## START
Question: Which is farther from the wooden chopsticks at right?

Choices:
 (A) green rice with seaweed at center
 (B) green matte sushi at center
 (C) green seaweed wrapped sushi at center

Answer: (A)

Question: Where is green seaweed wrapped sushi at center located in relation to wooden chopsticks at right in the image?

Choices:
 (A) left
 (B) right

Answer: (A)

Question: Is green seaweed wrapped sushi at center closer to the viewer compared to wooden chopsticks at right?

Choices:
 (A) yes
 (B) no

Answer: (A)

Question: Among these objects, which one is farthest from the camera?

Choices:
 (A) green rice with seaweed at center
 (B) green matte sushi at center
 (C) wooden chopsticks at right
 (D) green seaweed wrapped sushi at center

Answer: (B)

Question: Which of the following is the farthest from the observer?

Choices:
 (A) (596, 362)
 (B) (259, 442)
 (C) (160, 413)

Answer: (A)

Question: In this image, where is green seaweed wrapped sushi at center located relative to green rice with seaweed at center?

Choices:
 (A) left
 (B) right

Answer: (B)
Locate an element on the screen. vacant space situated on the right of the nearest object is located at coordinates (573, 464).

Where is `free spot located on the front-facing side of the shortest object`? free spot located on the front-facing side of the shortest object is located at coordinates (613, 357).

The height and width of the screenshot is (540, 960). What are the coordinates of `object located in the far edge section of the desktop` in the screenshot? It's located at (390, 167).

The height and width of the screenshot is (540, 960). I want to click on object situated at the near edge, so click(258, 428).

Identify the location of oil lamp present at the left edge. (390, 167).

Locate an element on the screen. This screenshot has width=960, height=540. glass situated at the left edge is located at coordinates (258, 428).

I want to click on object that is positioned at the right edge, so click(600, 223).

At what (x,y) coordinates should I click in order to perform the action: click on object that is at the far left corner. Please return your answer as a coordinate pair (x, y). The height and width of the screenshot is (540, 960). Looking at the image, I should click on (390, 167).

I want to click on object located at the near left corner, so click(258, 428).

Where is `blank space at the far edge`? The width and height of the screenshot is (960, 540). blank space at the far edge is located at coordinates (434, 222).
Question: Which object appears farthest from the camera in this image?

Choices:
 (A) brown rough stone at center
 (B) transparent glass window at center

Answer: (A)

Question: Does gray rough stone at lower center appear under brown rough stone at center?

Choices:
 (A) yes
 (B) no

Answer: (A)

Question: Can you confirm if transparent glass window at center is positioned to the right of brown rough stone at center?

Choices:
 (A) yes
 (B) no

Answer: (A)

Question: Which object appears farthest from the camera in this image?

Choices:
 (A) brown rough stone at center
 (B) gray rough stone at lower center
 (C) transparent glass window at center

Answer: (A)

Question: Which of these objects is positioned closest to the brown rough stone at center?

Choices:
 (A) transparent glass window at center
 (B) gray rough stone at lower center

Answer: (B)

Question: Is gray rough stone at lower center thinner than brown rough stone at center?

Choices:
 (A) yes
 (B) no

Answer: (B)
## END
## START
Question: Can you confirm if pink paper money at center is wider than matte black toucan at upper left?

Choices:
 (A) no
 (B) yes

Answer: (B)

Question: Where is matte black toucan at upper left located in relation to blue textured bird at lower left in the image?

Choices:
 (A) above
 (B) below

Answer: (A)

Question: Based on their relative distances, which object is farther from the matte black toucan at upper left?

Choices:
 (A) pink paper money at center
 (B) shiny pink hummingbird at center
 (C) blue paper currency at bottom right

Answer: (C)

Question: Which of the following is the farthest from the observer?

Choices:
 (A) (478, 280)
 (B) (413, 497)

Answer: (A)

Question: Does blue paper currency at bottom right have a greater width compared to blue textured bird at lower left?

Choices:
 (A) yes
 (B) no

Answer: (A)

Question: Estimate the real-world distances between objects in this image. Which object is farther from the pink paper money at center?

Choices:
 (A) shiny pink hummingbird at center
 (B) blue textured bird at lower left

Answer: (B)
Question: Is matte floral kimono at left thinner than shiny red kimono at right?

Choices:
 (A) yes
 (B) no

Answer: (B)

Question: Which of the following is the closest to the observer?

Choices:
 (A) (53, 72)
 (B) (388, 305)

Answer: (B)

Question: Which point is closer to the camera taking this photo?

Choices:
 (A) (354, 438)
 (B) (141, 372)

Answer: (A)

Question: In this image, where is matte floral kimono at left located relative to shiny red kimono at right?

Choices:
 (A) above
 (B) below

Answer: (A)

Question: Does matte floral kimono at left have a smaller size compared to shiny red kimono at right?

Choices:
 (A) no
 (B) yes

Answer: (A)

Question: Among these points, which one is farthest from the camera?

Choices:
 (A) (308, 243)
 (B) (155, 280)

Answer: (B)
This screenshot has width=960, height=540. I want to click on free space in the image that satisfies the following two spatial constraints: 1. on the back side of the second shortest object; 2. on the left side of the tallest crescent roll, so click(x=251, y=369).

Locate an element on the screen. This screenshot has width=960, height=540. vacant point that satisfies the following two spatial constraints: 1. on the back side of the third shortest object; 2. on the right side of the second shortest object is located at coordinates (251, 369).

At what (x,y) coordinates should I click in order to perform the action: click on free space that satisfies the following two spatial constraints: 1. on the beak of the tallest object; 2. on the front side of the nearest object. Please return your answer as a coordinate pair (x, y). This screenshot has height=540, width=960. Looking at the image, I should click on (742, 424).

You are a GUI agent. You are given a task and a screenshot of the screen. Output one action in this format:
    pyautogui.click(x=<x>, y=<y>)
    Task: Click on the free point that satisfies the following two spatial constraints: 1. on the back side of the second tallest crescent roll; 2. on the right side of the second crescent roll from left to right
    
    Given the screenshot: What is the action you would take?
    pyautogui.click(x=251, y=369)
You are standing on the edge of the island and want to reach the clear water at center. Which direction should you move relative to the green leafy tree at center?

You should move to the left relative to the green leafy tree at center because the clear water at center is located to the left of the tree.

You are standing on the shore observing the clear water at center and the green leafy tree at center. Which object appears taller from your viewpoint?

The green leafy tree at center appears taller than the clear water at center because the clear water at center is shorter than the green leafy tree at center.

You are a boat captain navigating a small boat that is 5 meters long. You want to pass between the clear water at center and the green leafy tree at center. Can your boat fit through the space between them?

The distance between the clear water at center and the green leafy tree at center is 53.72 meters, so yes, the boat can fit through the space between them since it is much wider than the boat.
## END
§ Given instruction:
Copy out every line above, from the one containing "You are standing on the shore" down to the one containing "You are a boat", including both of those lines, word for word.

§ Written response:
You are standing on the shore observing the clear water at center and the green leafy tree at center. Which object appears taller from your viewpoint?

The green leafy tree at center appears taller than the clear water at center because the clear water at center is shorter than the green leafy tree at center.

You are a boat captain navigating a small boat that is 5 meters long. You want to pass between the clear water at center and the green leafy tree at center. Can your boat fit through the space between them?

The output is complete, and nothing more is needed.